**Listed records:**
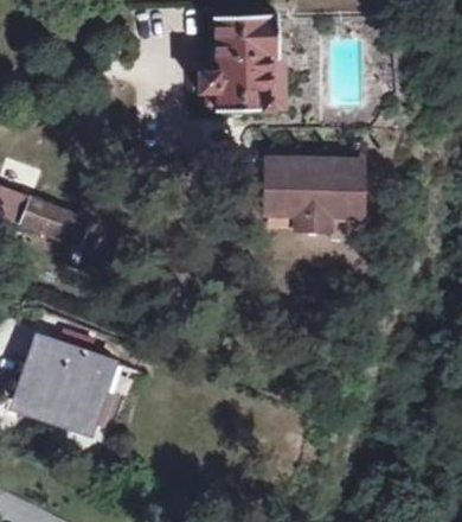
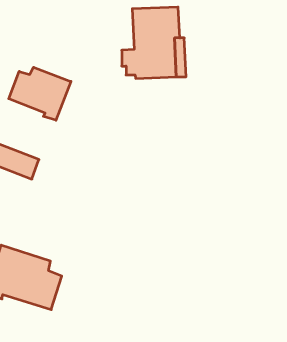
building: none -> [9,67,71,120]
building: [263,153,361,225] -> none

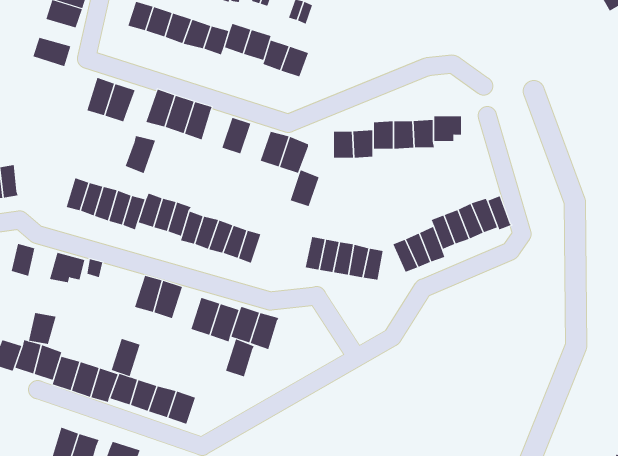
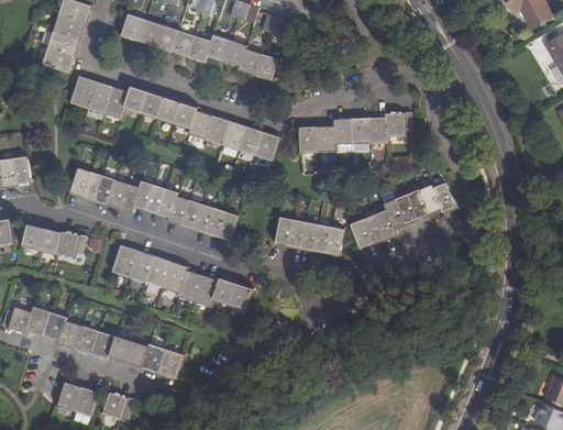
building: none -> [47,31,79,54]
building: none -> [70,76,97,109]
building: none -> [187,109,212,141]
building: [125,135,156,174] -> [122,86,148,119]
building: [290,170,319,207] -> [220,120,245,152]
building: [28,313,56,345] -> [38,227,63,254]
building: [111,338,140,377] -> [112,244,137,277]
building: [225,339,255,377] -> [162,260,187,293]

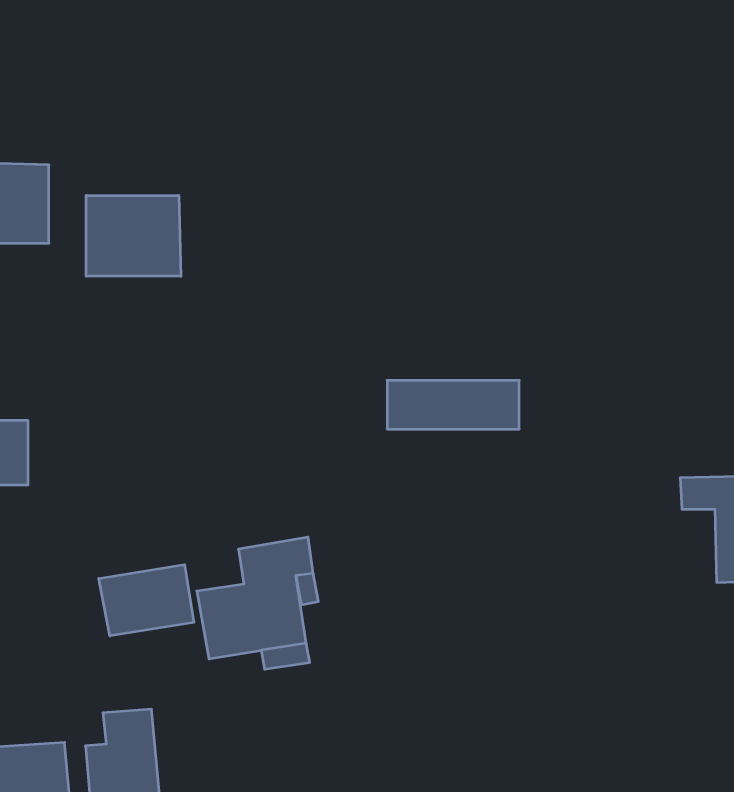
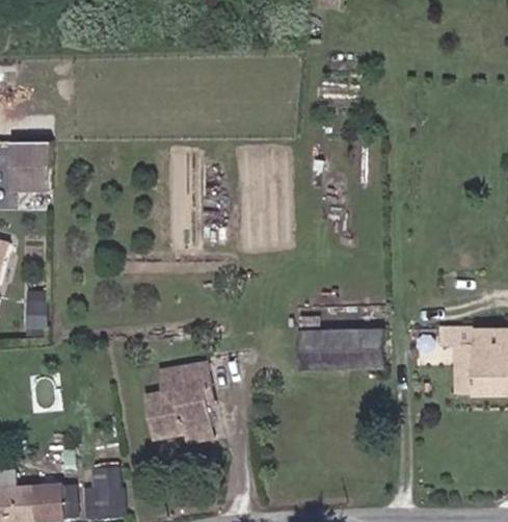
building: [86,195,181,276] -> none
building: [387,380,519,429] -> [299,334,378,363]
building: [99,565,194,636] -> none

**What is expected:** Find the line that contains "building: [28,313,56,345] -> [38,227,63,254]". Copy it and every line after it through the end of the listing exactly, but not the pictures.

**Reply to the exercise:**
building: [28,313,56,345] -> [38,227,63,254]
building: [111,338,140,377] -> [112,244,137,277]
building: [225,339,255,377] -> [162,260,187,293]

building: [86,195,181,276] -> none
building: [387,380,519,429] -> [299,334,378,363]
building: [99,565,194,636] -> none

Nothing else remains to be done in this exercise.